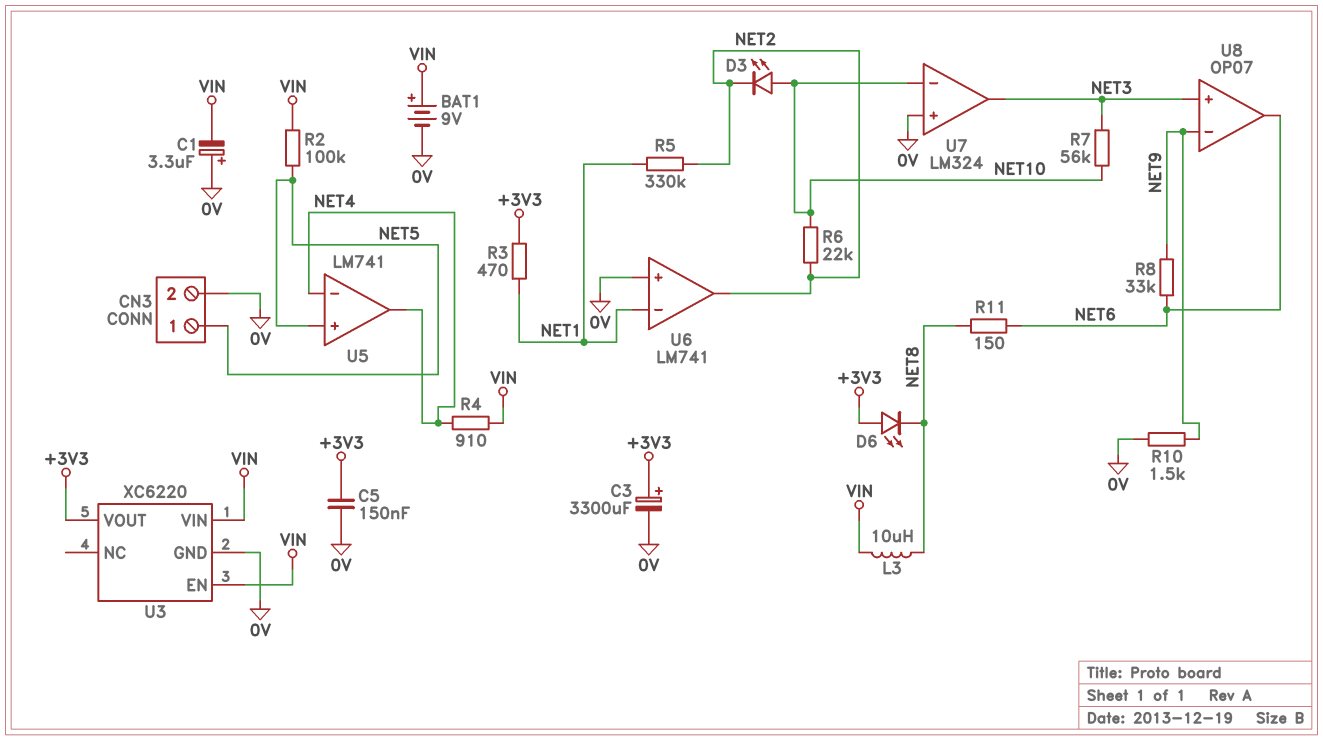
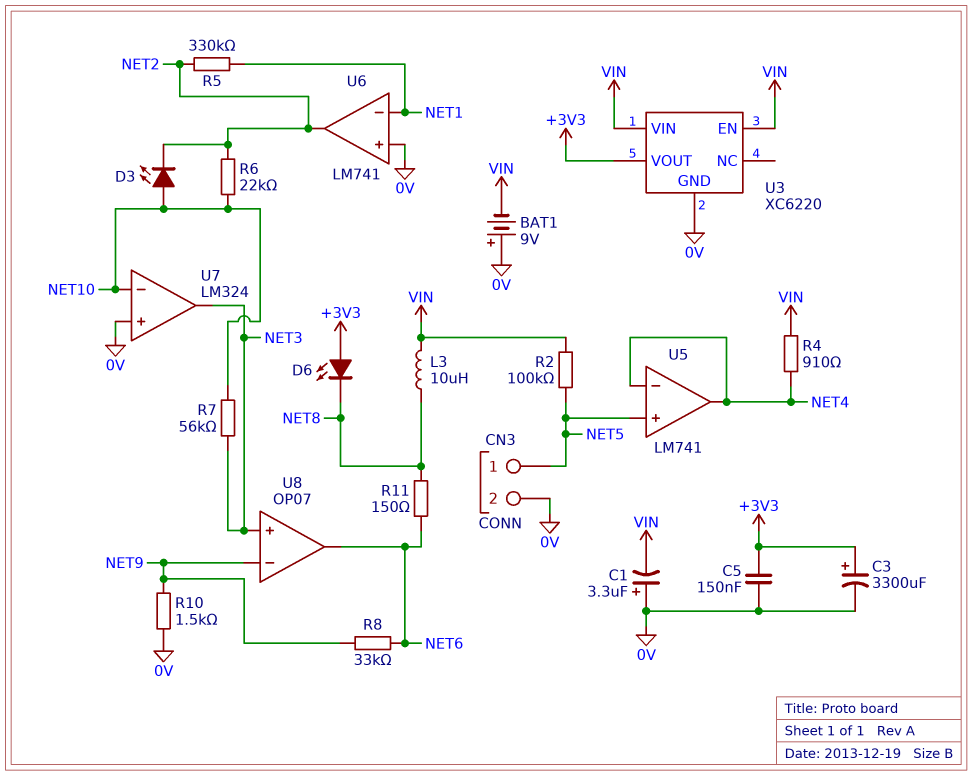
BAT1: 9V (plus VIN, minus 0V) -> 9V (plus 0V, minus VIN)
R3: 470 (+3V3, NET1) -> none

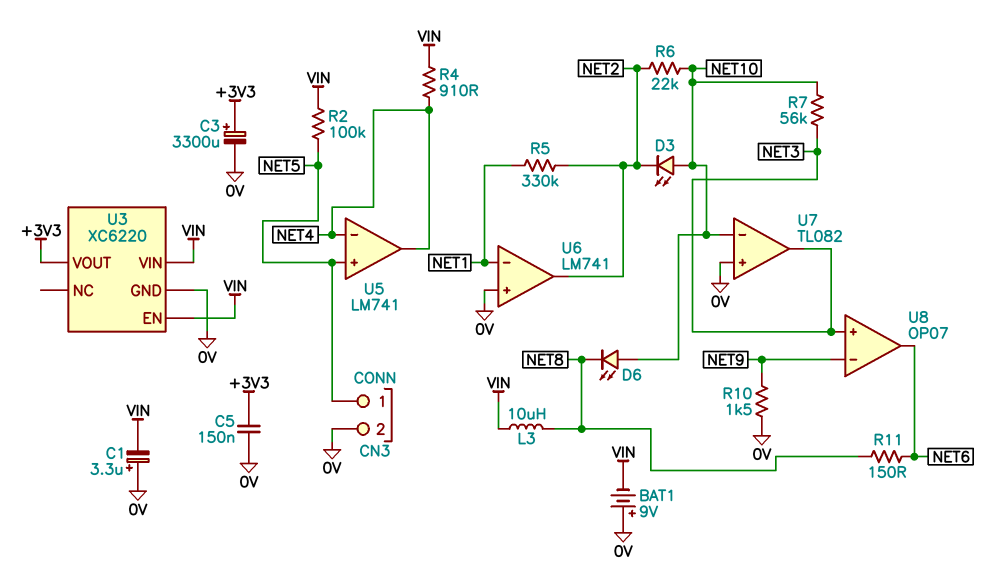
D6: LED (A +3V3, K NET8) -> LED (A NET10, K NET8)
R8: 33k (NET6, NET9) -> none
U7: LM324 -> TL082

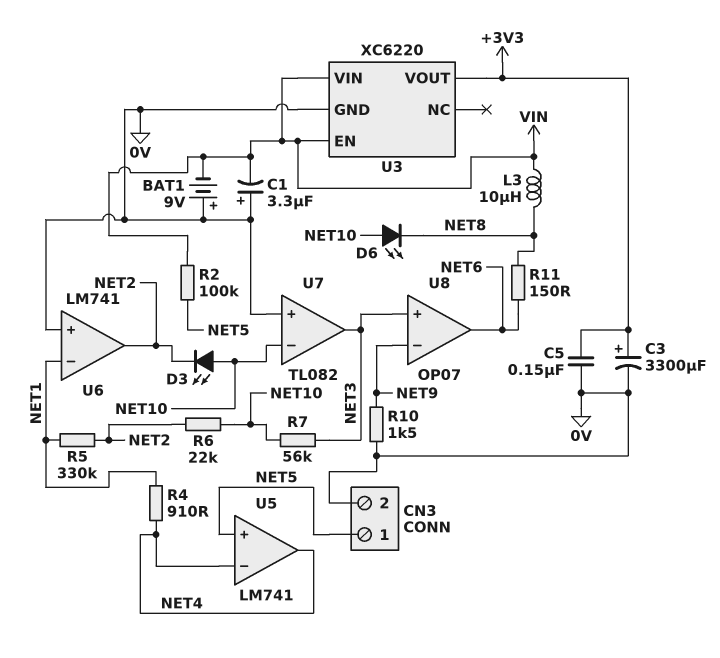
R4: 910 (NET4, VIN) -> 910 (NET1, NET4)

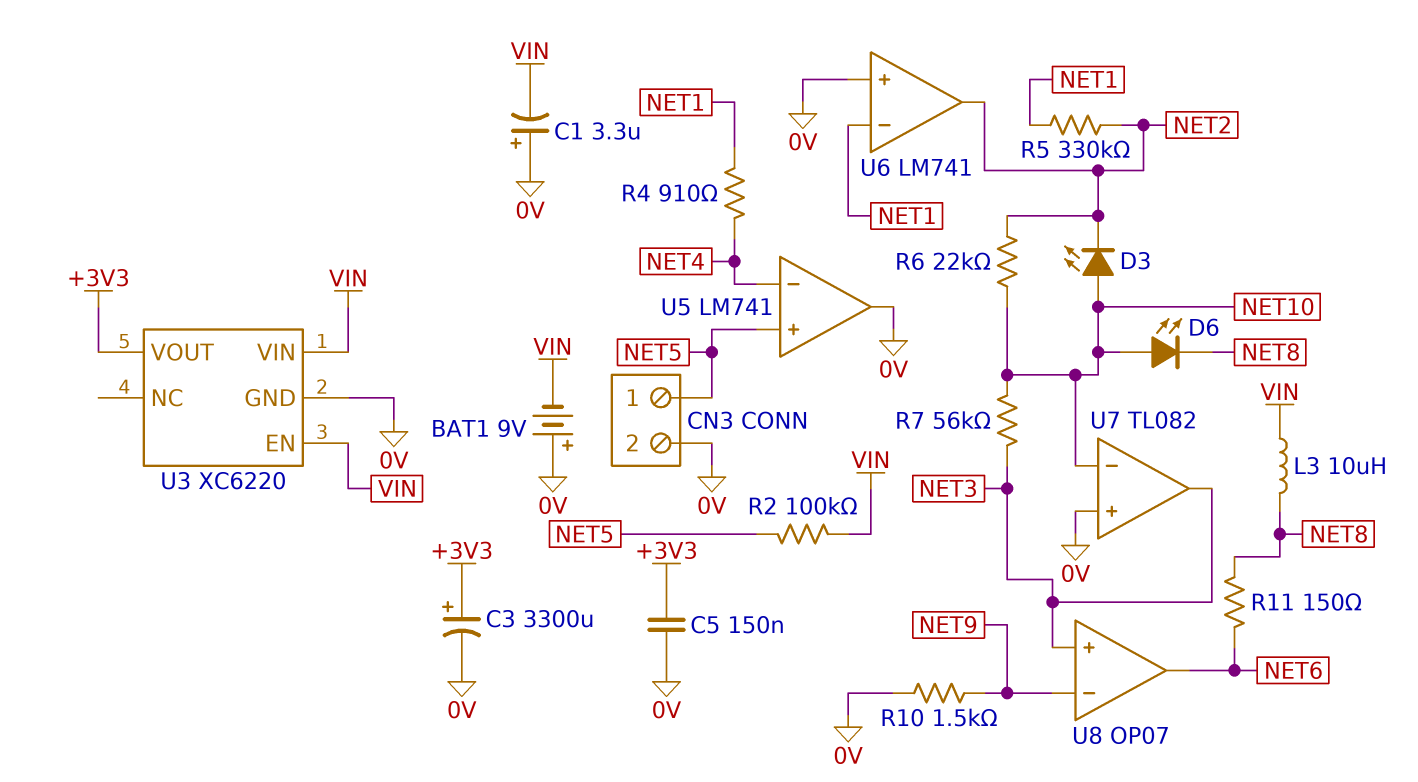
U5 pin out: NET4 -> 0V

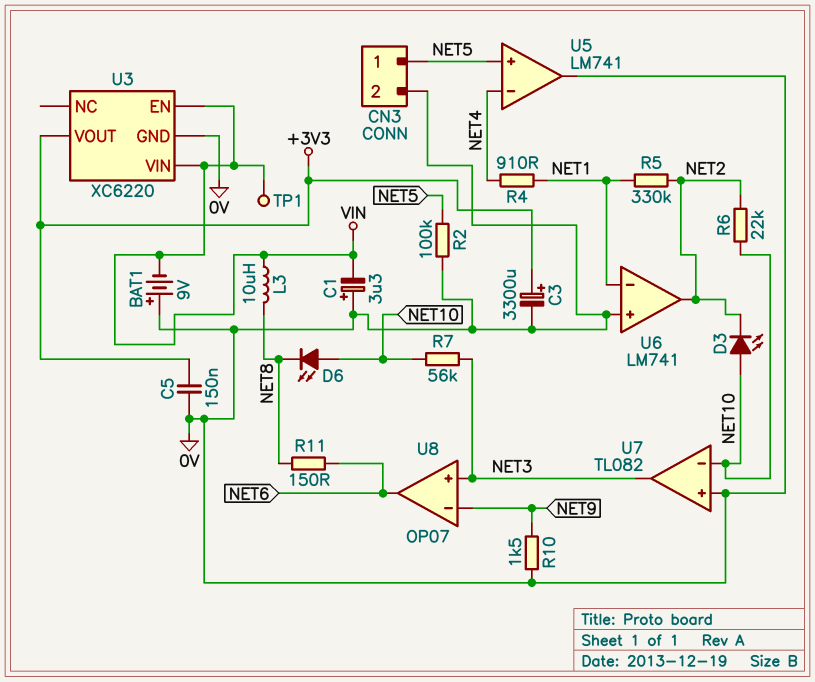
R2: 100k (NET5, VIN) -> 100k (0V, NET5)
TP1: none -> test point (VIN)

THE PROBLEM. Without the pictures, return the whole of the data exactly as given.

ANSWER SPACE.
BAT1: 9V (plus VIN, minus 0V) -> 9V (plus 0V, minus VIN)
R3: 470 (+3V3, NET1) -> none

D6: LED (A +3V3, K NET8) -> LED (A NET10, K NET8)
R8: 33k (NET6, NET9) -> none
U7: LM324 -> TL082

R4: 910 (NET4, VIN) -> 910 (NET1, NET4)

U5 pin out: NET4 -> 0V

R2: 100k (NET5, VIN) -> 100k (0V, NET5)
TP1: none -> test point (VIN)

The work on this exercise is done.